→ Extracted entries:
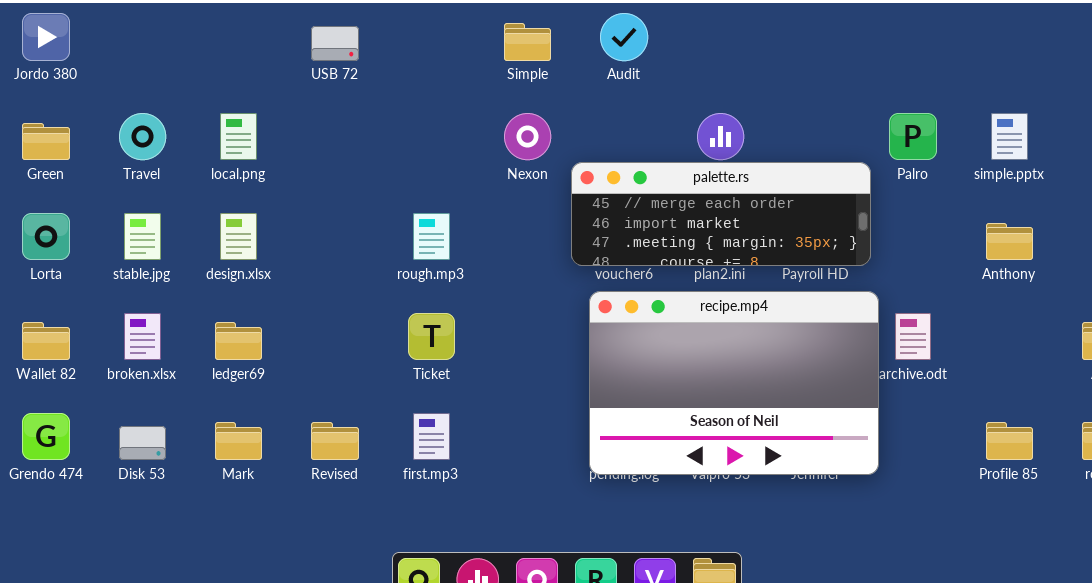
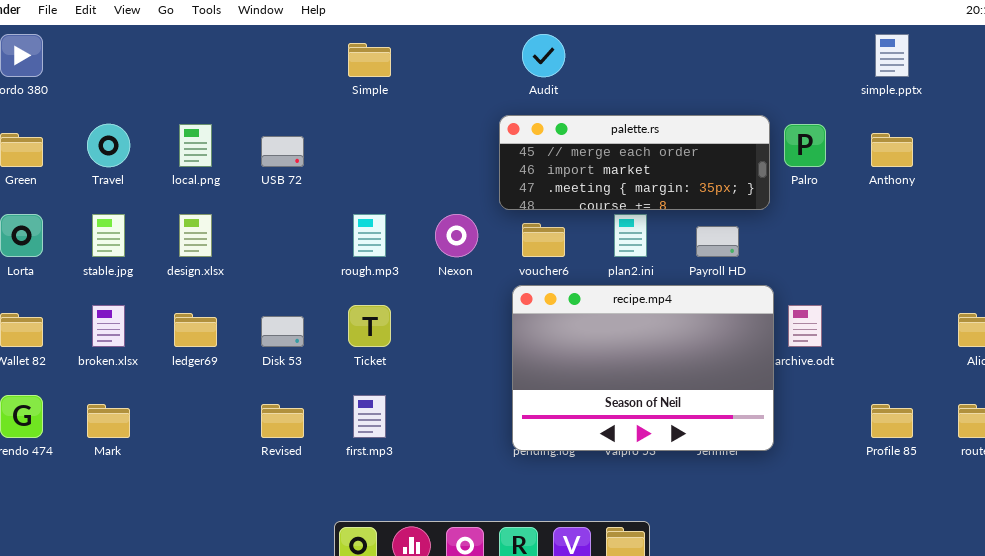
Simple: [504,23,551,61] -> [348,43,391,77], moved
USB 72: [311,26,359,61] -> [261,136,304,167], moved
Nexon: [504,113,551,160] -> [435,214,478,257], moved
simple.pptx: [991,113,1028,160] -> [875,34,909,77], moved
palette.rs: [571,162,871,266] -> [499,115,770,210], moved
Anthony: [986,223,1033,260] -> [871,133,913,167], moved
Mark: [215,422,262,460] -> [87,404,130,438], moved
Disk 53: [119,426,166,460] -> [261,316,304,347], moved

→ Work request:
Lines from the one with "Mark: [215,422,262,460] ->" through the end of the data: set these down exactly, including both ends and nothing more.

→ Exercise output:
Mark: [215,422,262,460] -> [87,404,130,438], moved
Disk 53: [119,426,166,460] -> [261,316,304,347], moved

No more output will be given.